* **Task brief**: Where does the word "semicircle" show up in the records? Copy every line that holds it.

* **Material supplied**:

────────────────

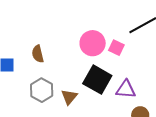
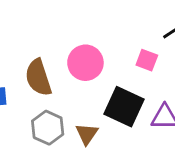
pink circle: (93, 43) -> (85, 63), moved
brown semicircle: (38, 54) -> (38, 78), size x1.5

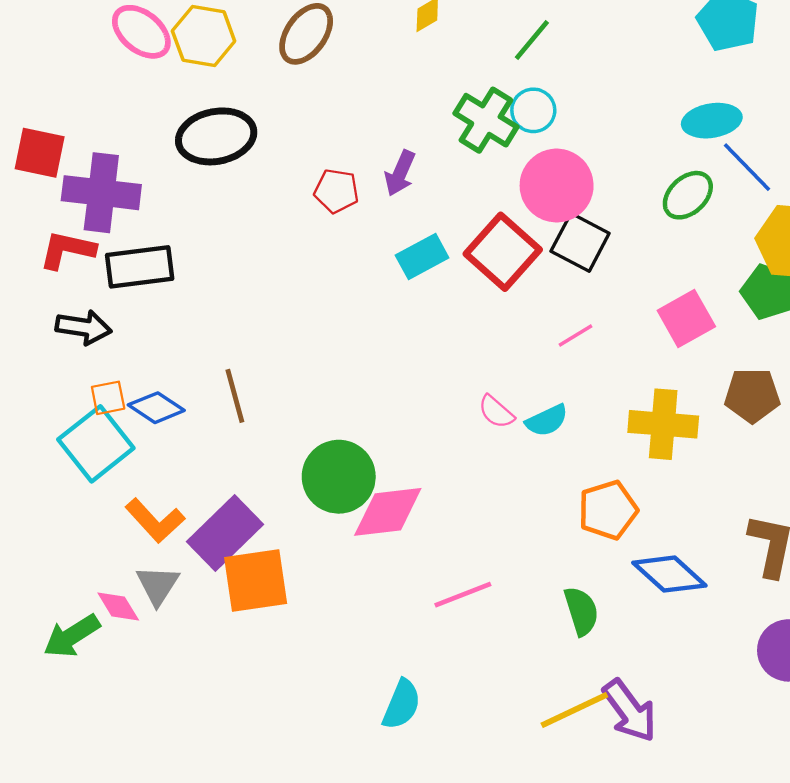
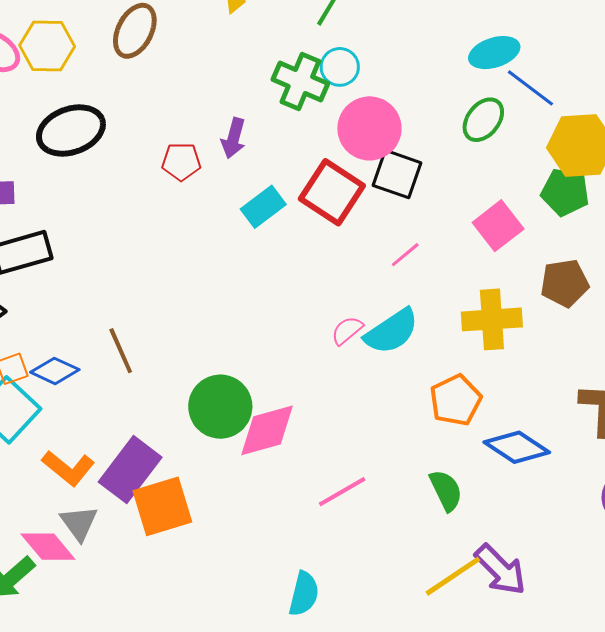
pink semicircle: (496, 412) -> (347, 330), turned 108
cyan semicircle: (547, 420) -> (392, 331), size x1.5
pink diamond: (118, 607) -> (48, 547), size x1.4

────────────────

* **Task answer**:
brown semicircle: (38, 54) -> (38, 78), size x1.5
pink semicircle: (496, 412) -> (347, 330), turned 108
cyan semicircle: (547, 420) -> (392, 331), size x1.5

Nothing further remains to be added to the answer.